◆ Your objective: Select every row below that contains the word "Chisinau", treating uppercase and lowercase as different, and copy each one out.

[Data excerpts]
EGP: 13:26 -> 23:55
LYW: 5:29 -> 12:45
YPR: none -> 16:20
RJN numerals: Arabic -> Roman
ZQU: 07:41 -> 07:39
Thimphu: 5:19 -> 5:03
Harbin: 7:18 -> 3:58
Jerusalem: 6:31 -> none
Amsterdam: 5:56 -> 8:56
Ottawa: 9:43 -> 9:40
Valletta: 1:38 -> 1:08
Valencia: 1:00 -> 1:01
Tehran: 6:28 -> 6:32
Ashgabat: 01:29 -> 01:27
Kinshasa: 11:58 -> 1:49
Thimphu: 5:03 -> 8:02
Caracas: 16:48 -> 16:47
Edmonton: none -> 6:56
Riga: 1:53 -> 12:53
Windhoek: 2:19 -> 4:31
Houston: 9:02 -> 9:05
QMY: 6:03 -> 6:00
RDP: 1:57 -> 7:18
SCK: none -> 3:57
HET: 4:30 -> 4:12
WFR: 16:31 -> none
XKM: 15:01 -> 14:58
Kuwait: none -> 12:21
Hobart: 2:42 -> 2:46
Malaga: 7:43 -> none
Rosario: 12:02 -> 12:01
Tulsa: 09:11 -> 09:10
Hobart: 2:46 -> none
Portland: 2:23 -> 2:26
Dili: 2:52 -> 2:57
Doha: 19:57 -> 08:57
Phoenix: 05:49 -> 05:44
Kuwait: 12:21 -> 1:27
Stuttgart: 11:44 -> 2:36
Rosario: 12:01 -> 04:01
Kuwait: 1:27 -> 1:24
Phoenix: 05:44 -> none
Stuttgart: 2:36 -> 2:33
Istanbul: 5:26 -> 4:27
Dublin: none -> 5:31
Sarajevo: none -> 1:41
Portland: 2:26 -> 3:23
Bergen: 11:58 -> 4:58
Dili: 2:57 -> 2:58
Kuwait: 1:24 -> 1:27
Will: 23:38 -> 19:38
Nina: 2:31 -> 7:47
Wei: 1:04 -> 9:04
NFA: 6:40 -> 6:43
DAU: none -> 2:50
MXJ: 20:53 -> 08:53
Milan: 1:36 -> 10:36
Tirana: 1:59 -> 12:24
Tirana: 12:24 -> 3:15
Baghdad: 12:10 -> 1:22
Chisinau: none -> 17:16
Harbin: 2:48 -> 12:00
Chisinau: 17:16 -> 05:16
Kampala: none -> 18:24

◆ The solution:
Chisinau: none -> 17:16
Chisinau: 17:16 -> 05:16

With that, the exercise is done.